**Data extracts**

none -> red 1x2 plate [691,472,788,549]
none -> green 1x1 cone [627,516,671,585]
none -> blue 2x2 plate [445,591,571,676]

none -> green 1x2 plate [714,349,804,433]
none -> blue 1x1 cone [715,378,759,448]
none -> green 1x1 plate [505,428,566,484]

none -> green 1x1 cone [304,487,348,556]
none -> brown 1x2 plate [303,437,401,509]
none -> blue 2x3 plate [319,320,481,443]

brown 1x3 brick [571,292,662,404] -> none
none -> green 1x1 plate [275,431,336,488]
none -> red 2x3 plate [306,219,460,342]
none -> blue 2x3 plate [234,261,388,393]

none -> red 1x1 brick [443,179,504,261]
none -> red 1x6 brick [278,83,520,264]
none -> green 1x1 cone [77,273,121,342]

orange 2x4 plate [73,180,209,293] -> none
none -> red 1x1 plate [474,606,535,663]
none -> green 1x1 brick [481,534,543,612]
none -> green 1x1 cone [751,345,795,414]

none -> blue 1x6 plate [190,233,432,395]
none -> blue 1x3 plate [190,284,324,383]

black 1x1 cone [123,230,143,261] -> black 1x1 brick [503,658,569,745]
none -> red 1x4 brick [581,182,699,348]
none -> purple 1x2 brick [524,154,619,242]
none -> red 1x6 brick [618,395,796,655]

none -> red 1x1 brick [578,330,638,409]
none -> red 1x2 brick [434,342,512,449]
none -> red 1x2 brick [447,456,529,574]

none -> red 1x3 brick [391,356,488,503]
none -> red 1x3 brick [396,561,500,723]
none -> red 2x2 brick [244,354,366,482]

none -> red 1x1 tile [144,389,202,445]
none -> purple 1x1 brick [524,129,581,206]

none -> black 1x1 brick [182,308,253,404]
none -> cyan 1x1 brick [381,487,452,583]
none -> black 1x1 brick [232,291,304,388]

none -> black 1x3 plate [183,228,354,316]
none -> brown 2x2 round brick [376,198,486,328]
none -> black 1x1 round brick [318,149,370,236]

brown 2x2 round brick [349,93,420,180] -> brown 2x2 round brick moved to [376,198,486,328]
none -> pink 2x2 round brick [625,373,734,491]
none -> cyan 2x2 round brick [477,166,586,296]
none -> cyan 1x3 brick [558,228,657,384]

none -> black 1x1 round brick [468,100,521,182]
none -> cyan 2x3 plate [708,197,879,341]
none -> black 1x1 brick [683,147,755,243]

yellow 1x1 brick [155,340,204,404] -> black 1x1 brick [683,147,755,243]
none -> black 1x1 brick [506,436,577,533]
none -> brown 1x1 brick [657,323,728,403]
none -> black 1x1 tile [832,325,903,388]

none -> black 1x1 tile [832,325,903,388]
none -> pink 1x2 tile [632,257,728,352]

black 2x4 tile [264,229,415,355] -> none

**Assignment**
Word for word, write out each entry shown above.

**Response to the task**
none -> red 1x2 plate [691,472,788,549]
none -> green 1x1 cone [627,516,671,585]
none -> blue 2x2 plate [445,591,571,676]

none -> green 1x2 plate [714,349,804,433]
none -> blue 1x1 cone [715,378,759,448]
none -> green 1x1 plate [505,428,566,484]

none -> green 1x1 cone [304,487,348,556]
none -> brown 1x2 plate [303,437,401,509]
none -> blue 2x3 plate [319,320,481,443]

brown 1x3 brick [571,292,662,404] -> none
none -> green 1x1 plate [275,431,336,488]
none -> red 2x3 plate [306,219,460,342]
none -> blue 2x3 plate [234,261,388,393]

none -> red 1x1 brick [443,179,504,261]
none -> red 1x6 brick [278,83,520,264]
none -> green 1x1 cone [77,273,121,342]

orange 2x4 plate [73,180,209,293] -> none
none -> red 1x1 plate [474,606,535,663]
none -> green 1x1 brick [481,534,543,612]
none -> green 1x1 cone [751,345,795,414]

none -> blue 1x6 plate [190,233,432,395]
none -> blue 1x3 plate [190,284,324,383]

black 1x1 cone [123,230,143,261] -> black 1x1 brick [503,658,569,745]
none -> red 1x4 brick [581,182,699,348]
none -> purple 1x2 brick [524,154,619,242]
none -> red 1x6 brick [618,395,796,655]

none -> red 1x1 brick [578,330,638,409]
none -> red 1x2 brick [434,342,512,449]
none -> red 1x2 brick [447,456,529,574]

none -> red 1x3 brick [391,356,488,503]
none -> red 1x3 brick [396,561,500,723]
none -> red 2x2 brick [244,354,366,482]

none -> red 1x1 tile [144,389,202,445]
none -> purple 1x1 brick [524,129,581,206]

none -> black 1x1 brick [182,308,253,404]
none -> cyan 1x1 brick [381,487,452,583]
none -> black 1x1 brick [232,291,304,388]

none -> black 1x3 plate [183,228,354,316]
none -> brown 2x2 round brick [376,198,486,328]
none -> black 1x1 round brick [318,149,370,236]

brown 2x2 round brick [349,93,420,180] -> brown 2x2 round brick moved to [376,198,486,328]
none -> pink 2x2 round brick [625,373,734,491]
none -> cyan 2x2 round brick [477,166,586,296]
none -> cyan 1x3 brick [558,228,657,384]

none -> black 1x1 round brick [468,100,521,182]
none -> cyan 2x3 plate [708,197,879,341]
none -> black 1x1 brick [683,147,755,243]

yellow 1x1 brick [155,340,204,404] -> black 1x1 brick [683,147,755,243]
none -> black 1x1 brick [506,436,577,533]
none -> brown 1x1 brick [657,323,728,403]
none -> black 1x1 tile [832,325,903,388]

none -> black 1x1 tile [832,325,903,388]
none -> pink 1x2 tile [632,257,728,352]

black 2x4 tile [264,229,415,355] -> none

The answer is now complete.